**YOUR TASK**: Below are some entries; state how many of their lines contain the word "black", with nothing else in the reply.

**********

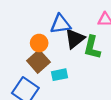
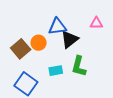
green L-shape: (92, 47) -> (79, 66), moved
brown square: (38, 61) -> (21, 49), moved

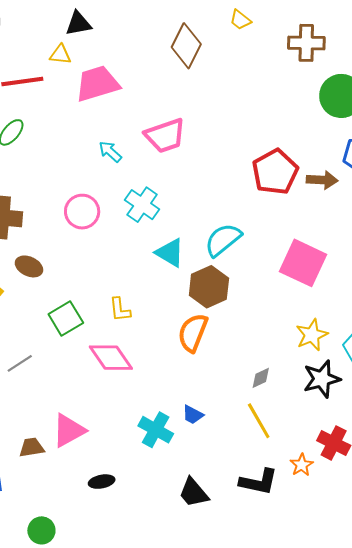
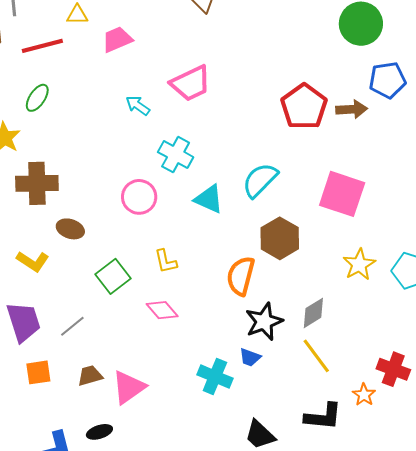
pink trapezoid: (97, 84) -> (117, 39), size x0.7
pink circle: (82, 212) -> (139, 197), moved
brown hexagon: (209, 287) -> (280, 238), moved
pink diamond: (111, 358) -> (162, 310), size x0.7
gray diamond: (261, 378) -> (313, 313), size x1.4
black star: (322, 379) -> (264, 322), moved
brown trapezoid: (32, 447) -> (90, 376), moved
black ellipse: (102, 482) -> (99, 432), moved

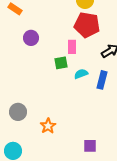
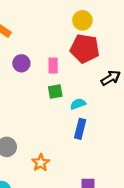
pink rectangle: (72, 47) -> (53, 66), moved
blue rectangle: (102, 80) -> (80, 129), moved

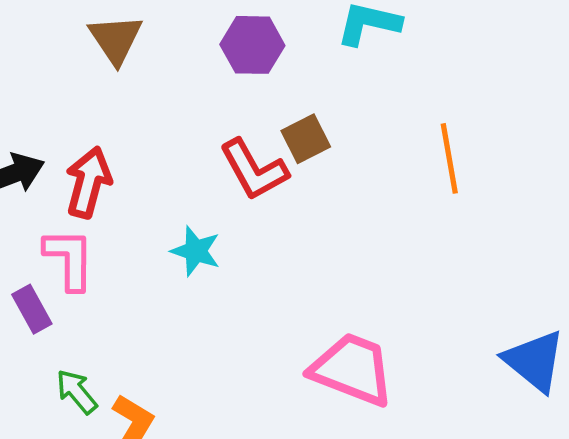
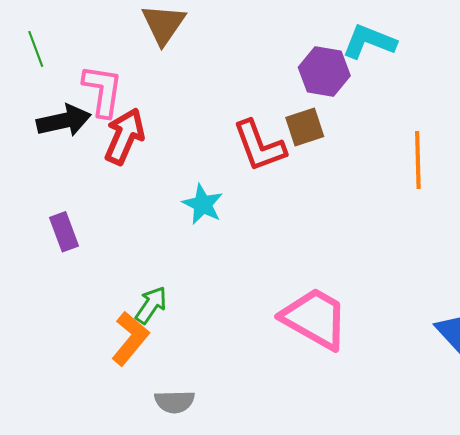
purple hexagon: (252, 45) -> (324, 71), moved
pink L-shape: (69, 259) -> (103, 91), moved
green arrow: (77, 392) -> (151, 305), moved, turned 66

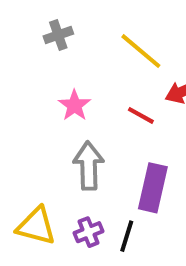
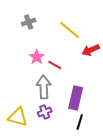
red line: (141, 115) -> (55, 65), moved
purple cross: (89, 232) -> (45, 112), moved
black line: (127, 236) -> (80, 122), moved

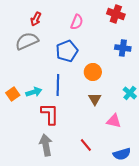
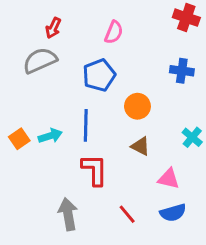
red cross: (116, 14) -> (186, 18), moved
brown triangle: (95, 99) -> (140, 146), turned -32
red L-shape: (50, 114) -> (95, 170), moved
blue semicircle: (122, 154) -> (173, 213), moved

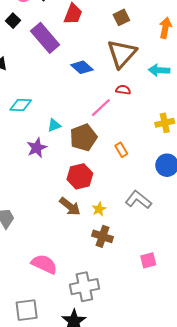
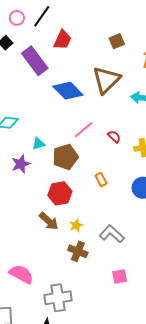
brown square: (121, 17) -> (117, 41), moved
blue diamond: (82, 67) -> (68, 91), size x1.4
red semicircle: (123, 90) -> (114, 137), moved, turned 32
orange rectangle: (121, 150) -> (101, 180), moved
gray L-shape: (138, 200) -> (112, 234), moved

**********

**WRITTEN ANSWER**: 3